REQUIREMENT: Please copy each line of the records below that holds the word "brown".

SUPPLIED ENTRIES:
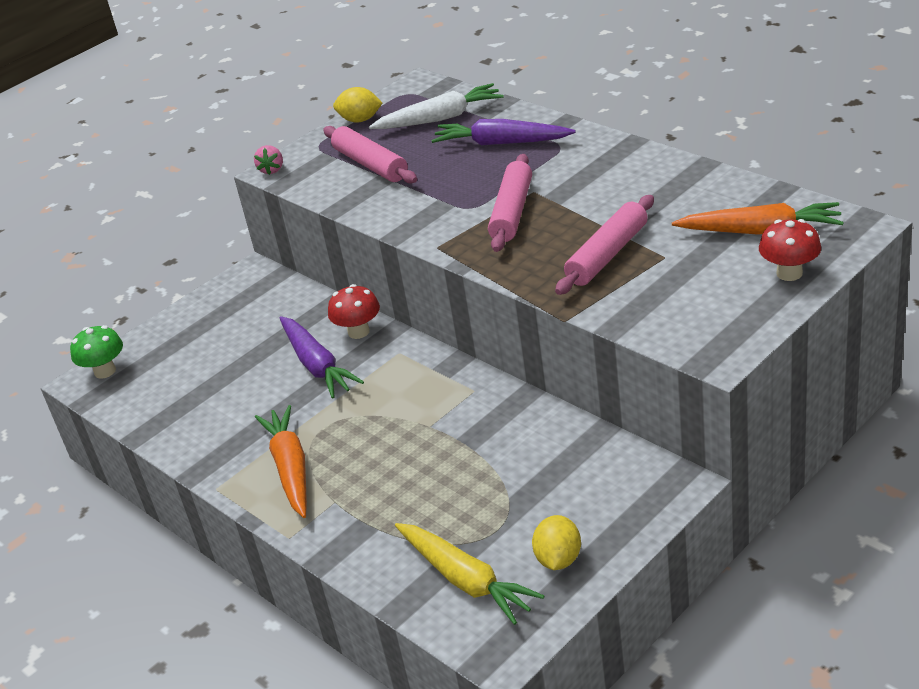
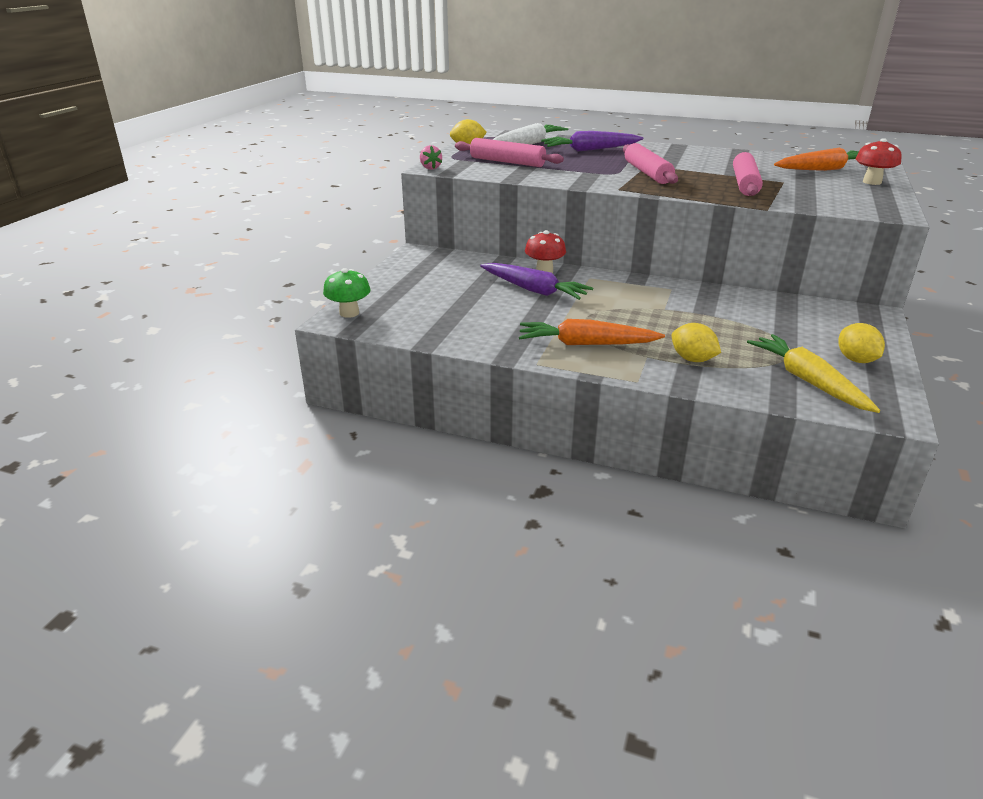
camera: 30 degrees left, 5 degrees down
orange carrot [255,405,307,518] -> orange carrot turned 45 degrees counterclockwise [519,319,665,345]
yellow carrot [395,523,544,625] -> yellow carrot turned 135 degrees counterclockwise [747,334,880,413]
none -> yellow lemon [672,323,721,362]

---

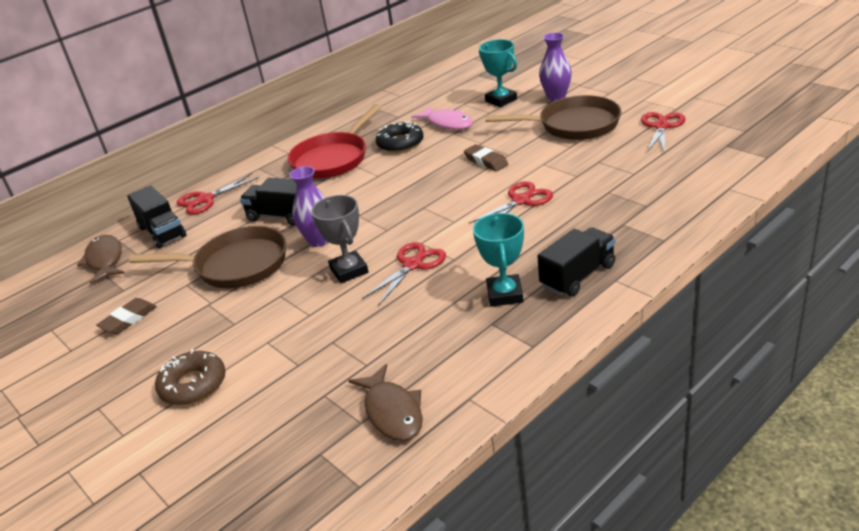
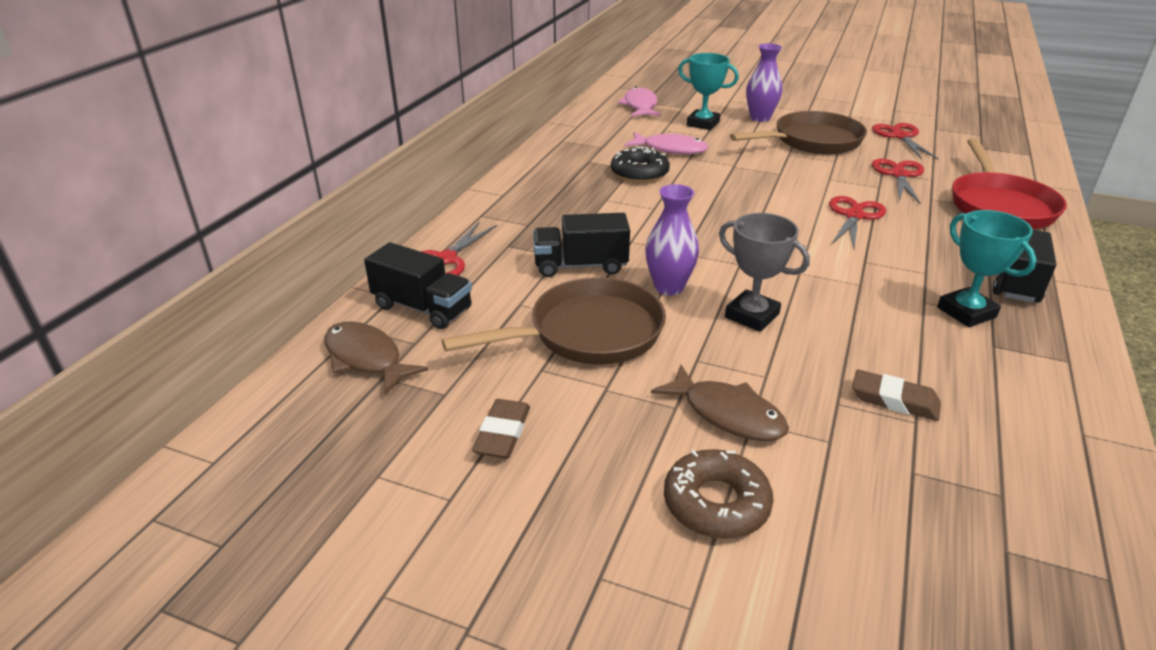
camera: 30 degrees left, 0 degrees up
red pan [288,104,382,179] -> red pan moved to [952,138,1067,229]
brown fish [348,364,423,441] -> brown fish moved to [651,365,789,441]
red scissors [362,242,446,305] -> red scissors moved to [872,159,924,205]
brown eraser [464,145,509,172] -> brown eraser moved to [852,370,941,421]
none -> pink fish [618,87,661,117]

SOLUTION:
brown fish [348,364,423,441] -> brown fish moved to [651,365,789,441]
brown eraser [464,145,509,172] -> brown eraser moved to [852,370,941,421]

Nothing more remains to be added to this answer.